From the entries that follow, copy exactly the lines beginning at the line holding "red 1x4 brick [211,171,331,245]" and continuing through the line holding "red 1x2 brick [305,140,370,189]".

== Records supplied ==
::::::::::
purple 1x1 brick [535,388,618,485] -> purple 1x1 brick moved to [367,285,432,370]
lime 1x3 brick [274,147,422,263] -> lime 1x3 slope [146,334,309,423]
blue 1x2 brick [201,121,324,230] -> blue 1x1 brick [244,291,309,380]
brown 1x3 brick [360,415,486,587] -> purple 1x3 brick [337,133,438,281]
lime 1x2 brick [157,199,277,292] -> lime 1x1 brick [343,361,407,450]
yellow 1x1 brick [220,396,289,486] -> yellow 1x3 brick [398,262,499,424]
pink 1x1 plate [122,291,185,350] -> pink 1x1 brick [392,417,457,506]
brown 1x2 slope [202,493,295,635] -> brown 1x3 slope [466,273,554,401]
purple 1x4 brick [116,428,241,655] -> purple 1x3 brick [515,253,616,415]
::::::::::
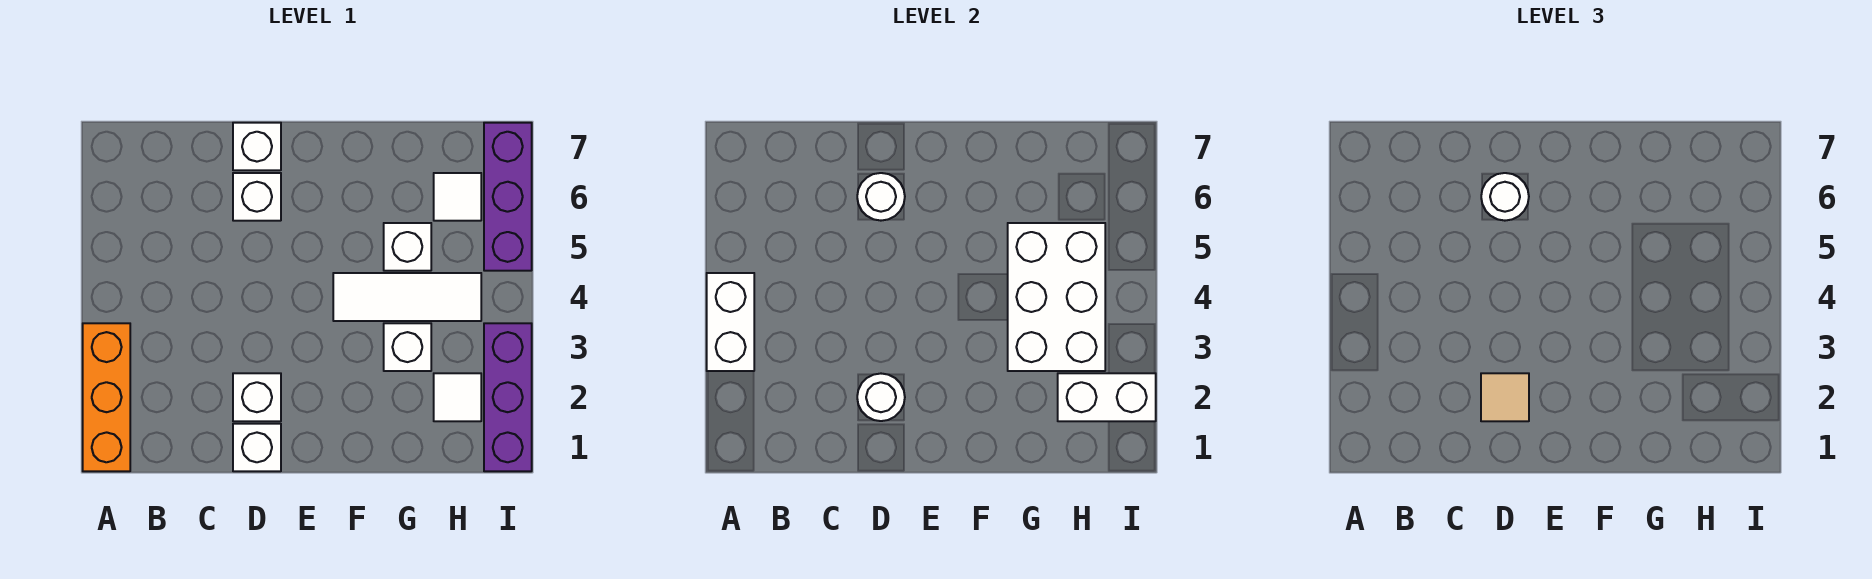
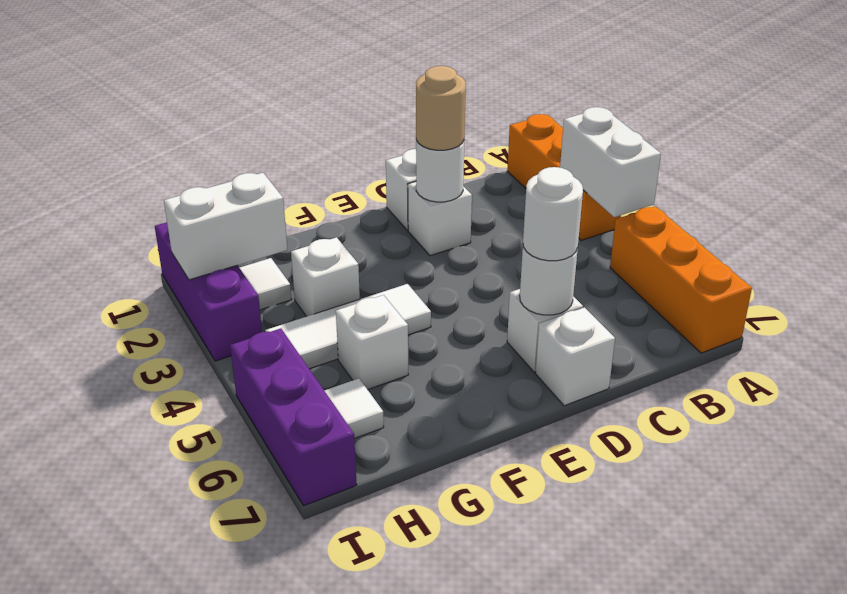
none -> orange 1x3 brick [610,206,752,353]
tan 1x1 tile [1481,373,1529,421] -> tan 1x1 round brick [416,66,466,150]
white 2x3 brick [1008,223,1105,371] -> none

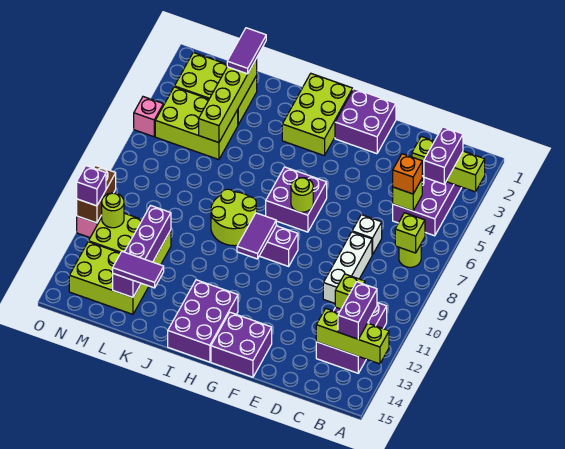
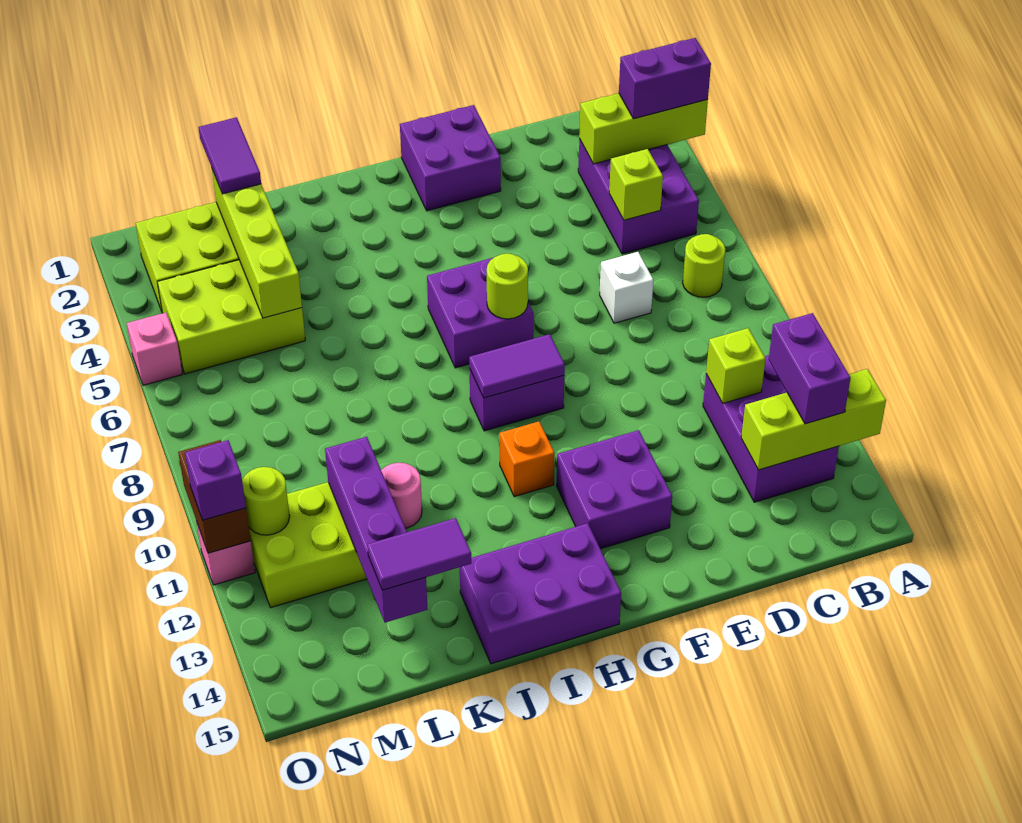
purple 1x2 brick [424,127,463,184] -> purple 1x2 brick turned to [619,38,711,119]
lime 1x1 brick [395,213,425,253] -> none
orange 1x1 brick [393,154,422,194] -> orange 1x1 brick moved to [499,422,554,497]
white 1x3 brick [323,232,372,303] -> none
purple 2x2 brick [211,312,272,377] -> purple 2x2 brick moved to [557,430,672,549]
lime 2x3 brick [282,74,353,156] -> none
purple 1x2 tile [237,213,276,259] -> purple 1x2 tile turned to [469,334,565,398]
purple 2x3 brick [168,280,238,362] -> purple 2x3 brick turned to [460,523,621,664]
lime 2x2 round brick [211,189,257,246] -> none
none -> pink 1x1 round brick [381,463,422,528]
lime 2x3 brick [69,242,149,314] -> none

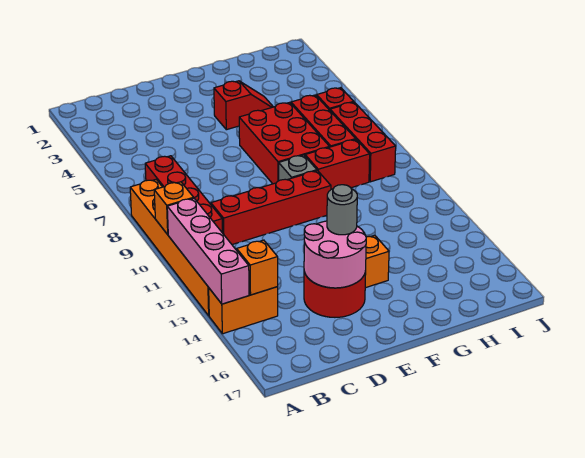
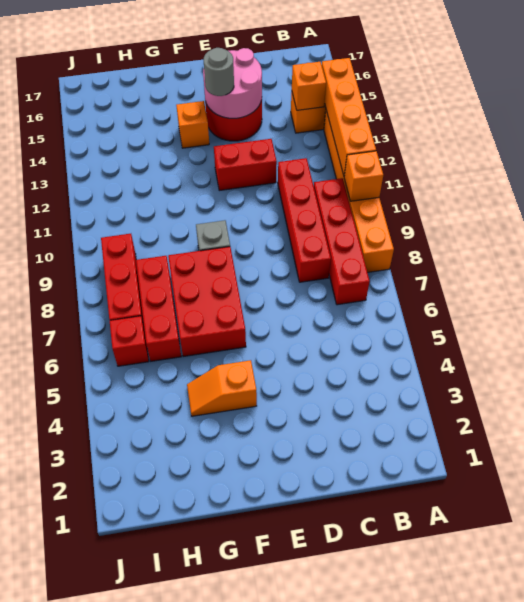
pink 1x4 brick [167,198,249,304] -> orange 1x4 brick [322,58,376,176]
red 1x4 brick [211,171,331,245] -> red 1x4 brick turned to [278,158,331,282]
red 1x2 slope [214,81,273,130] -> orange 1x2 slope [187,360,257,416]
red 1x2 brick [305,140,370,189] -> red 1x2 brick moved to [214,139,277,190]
::::::::::
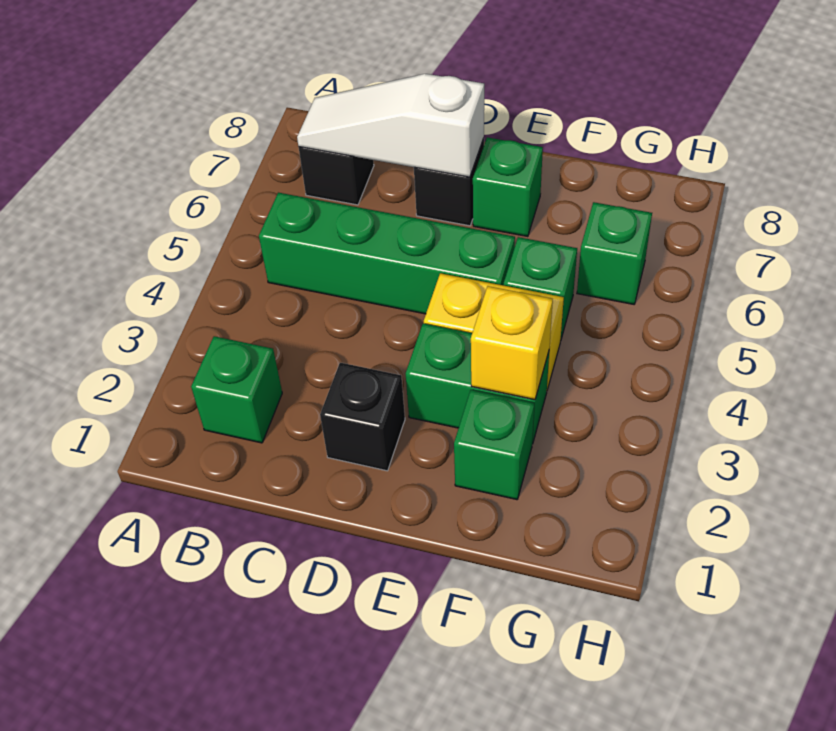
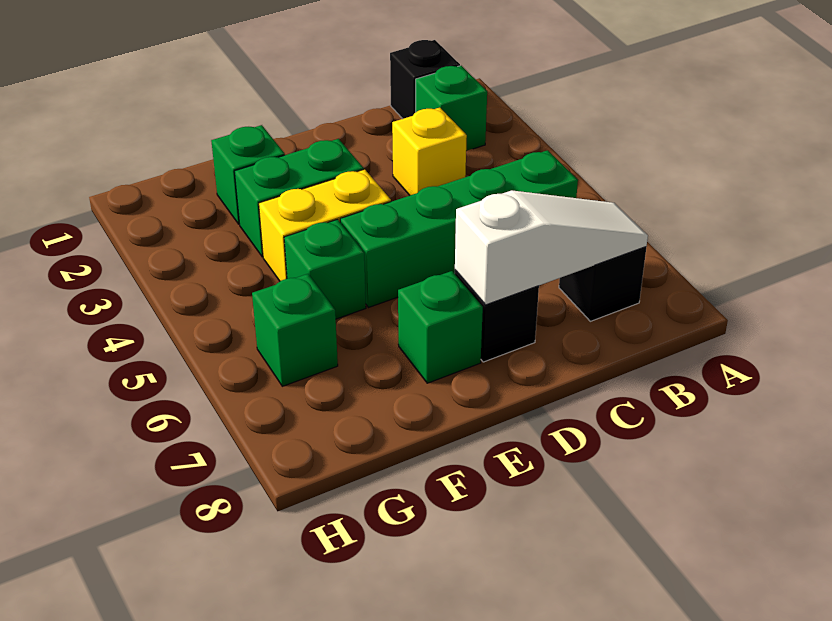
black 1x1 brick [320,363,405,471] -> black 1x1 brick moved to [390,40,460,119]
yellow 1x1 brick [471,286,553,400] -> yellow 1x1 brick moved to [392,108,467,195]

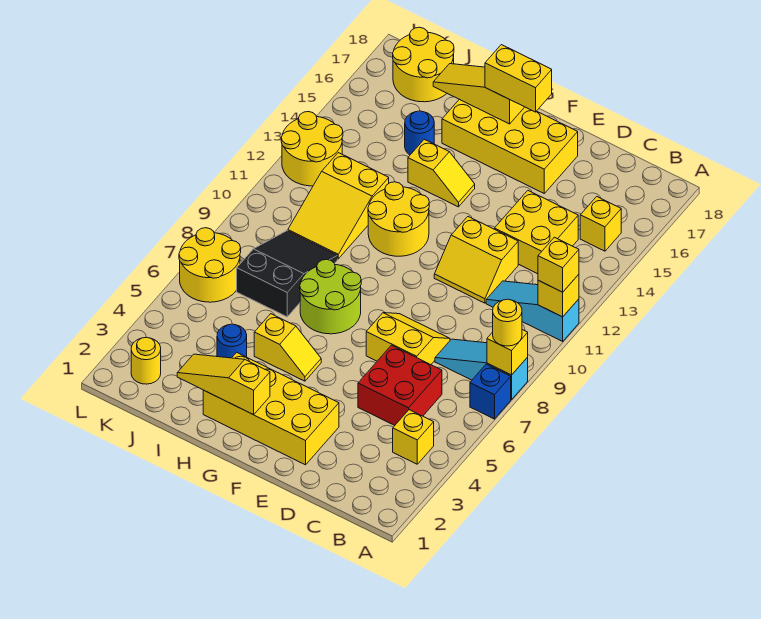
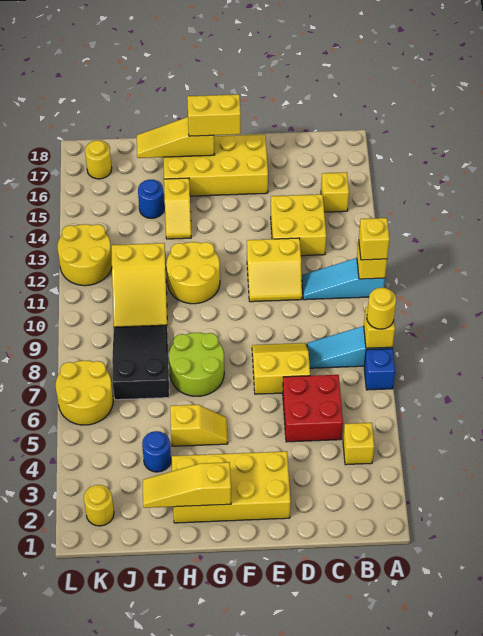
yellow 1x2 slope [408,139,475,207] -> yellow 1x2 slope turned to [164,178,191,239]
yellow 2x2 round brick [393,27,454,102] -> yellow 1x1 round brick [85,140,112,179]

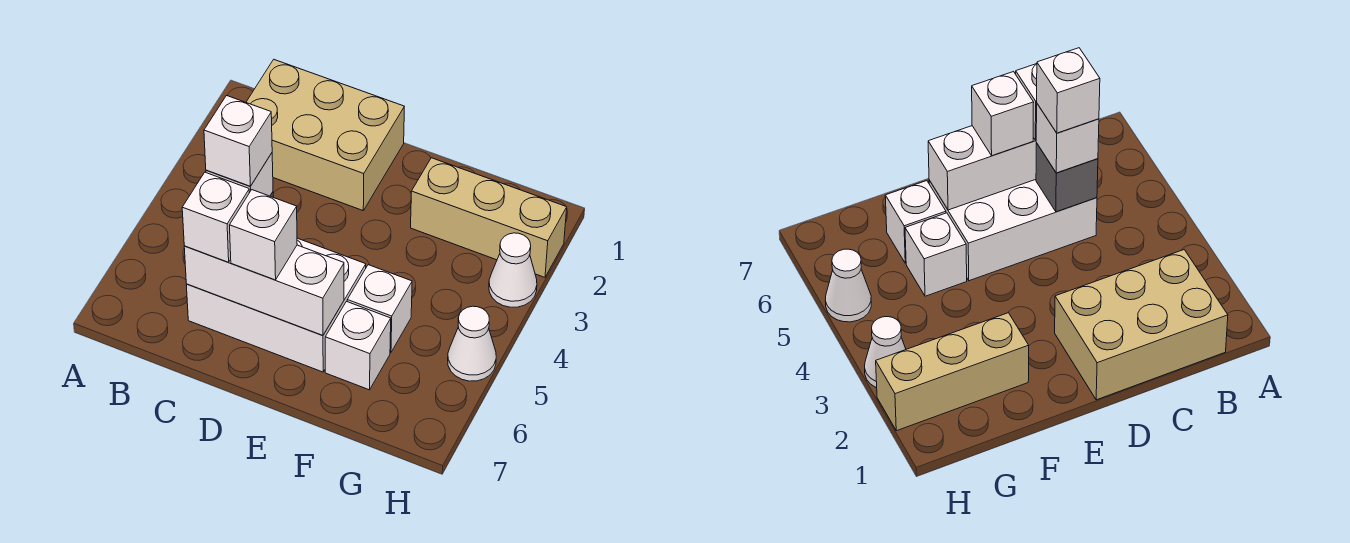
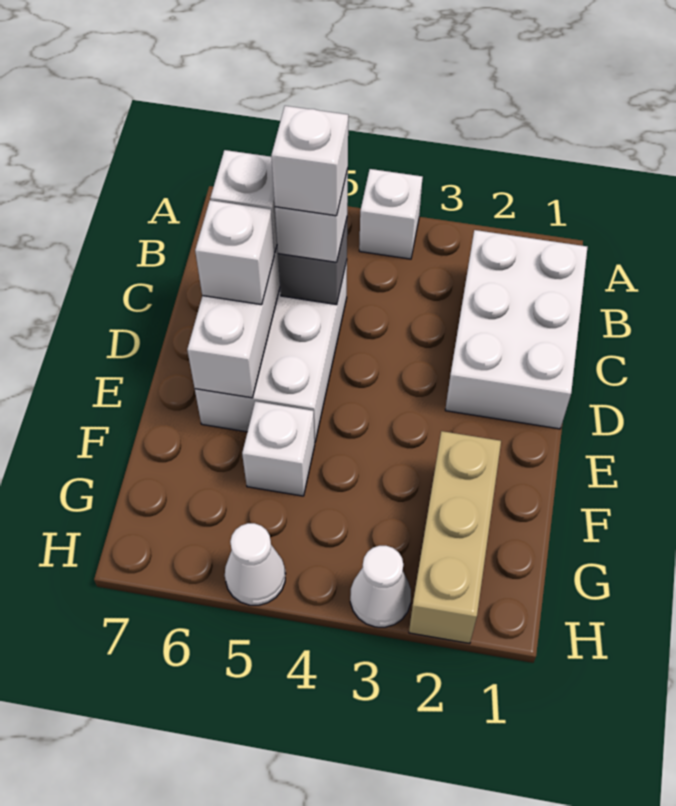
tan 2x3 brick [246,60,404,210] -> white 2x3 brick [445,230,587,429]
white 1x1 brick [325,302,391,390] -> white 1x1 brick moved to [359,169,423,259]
::::::::::
== Answer to this task ==
red 1x4 brick [211,171,331,245] -> red 1x4 brick turned to [278,158,331,282]
red 1x2 slope [214,81,273,130] -> orange 1x2 slope [187,360,257,416]
red 1x2 brick [305,140,370,189] -> red 1x2 brick moved to [214,139,277,190]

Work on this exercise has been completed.